• What is needed: Only the lines running from the line with "(206, 179) = (532, 502): white" to the end of the records below belong in the answer, each copied exactly.

Data extracted from a collection:
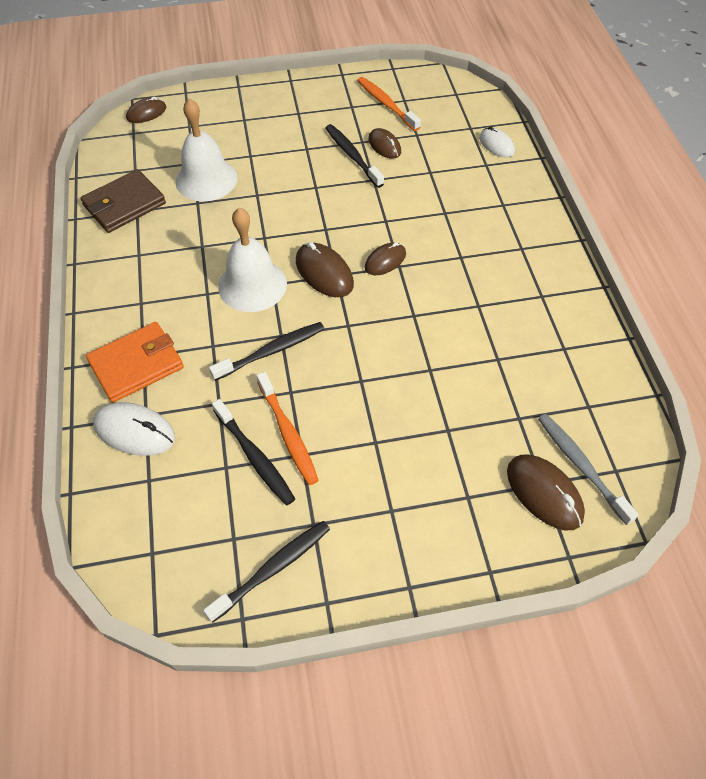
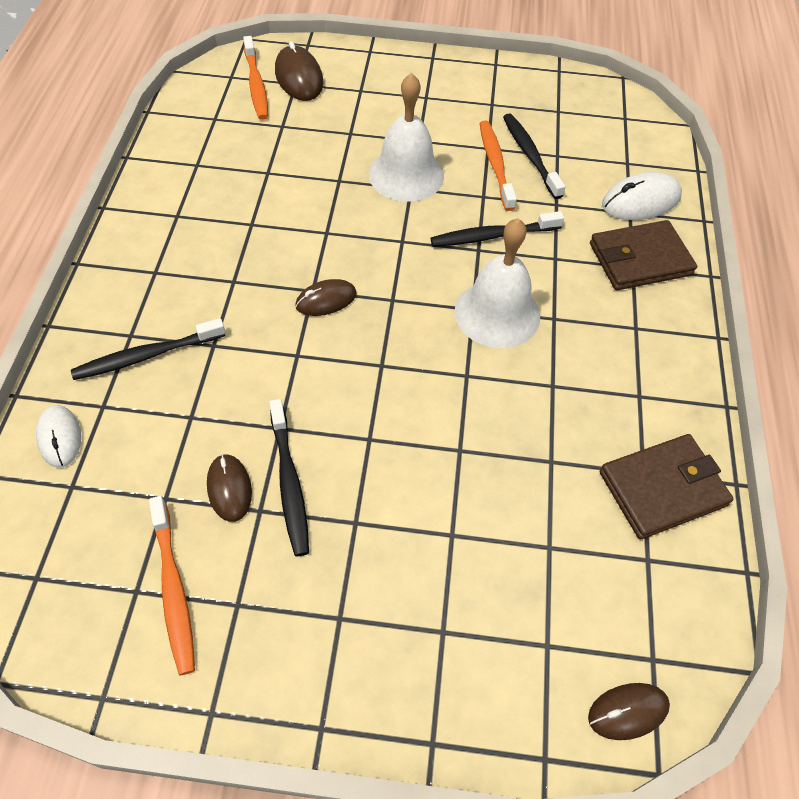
camera: 165 degrees left, 0 degrees up
(134, 431) = (641, 201): white mouse -> white mouse turned 60 degrees counterclockwise
(136, 364) = (640, 259): orange wallet -> brown wallet
(206, 179) = (532, 502): white bell -> white bell (406, 174)
(273, 569) = (531, 88): black toothbrush -> black toothbrush (147, 356)
(324, 273) = (406, 305): brown mouse -> none
(581, 466) = (256, 85): grey toothbrush -> orange toothbrush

• Solution to this exercise:
(206, 179) = (532, 502): white bell -> white bell (406, 174)
(273, 569) = (531, 88): black toothbrush -> black toothbrush (147, 356)
(324, 273) = (406, 305): brown mouse -> none
(581, 466) = (256, 85): grey toothbrush -> orange toothbrush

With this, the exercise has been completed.